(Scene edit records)
====
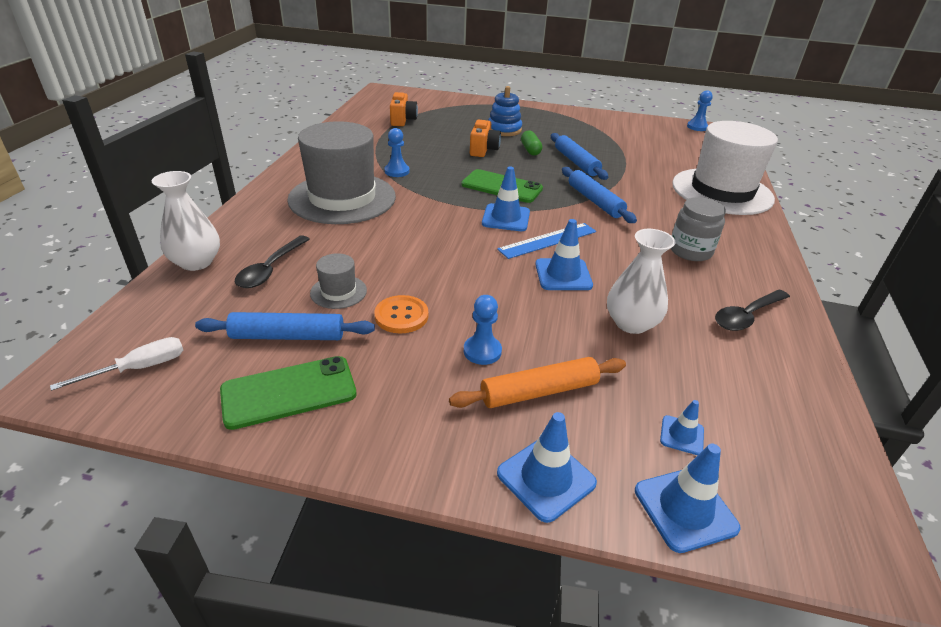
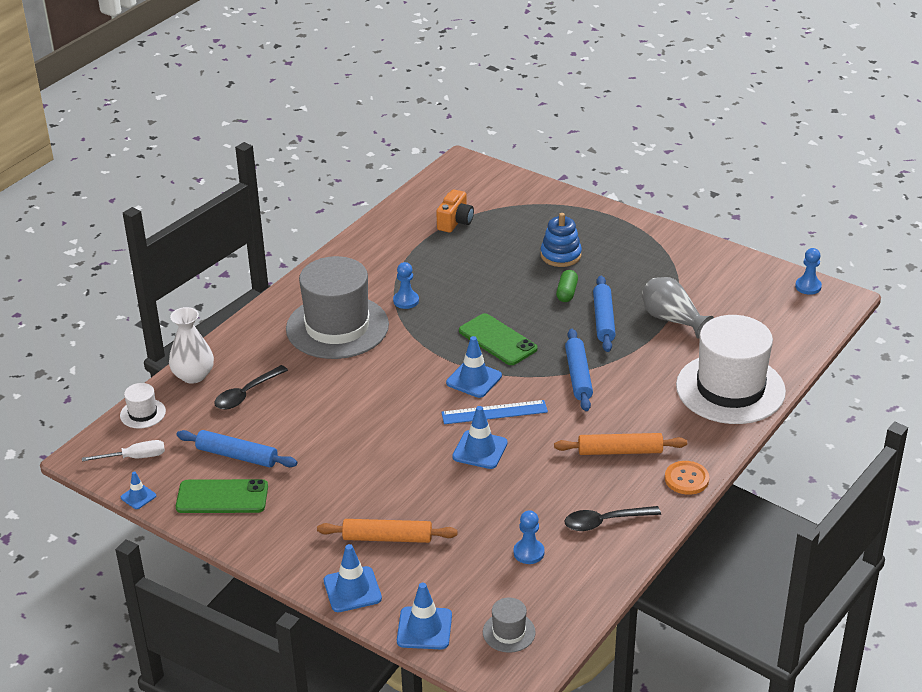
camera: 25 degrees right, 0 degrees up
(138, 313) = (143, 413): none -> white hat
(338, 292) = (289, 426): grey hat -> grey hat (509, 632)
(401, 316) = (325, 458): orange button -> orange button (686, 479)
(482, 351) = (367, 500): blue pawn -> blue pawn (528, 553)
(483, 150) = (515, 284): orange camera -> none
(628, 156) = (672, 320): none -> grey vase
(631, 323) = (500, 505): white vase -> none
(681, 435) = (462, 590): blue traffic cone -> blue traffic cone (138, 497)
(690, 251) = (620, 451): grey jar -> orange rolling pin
====
Problem statement - The answer must be a single number: how many lines of the data hold the word "blue".

Answer to the exercise - 2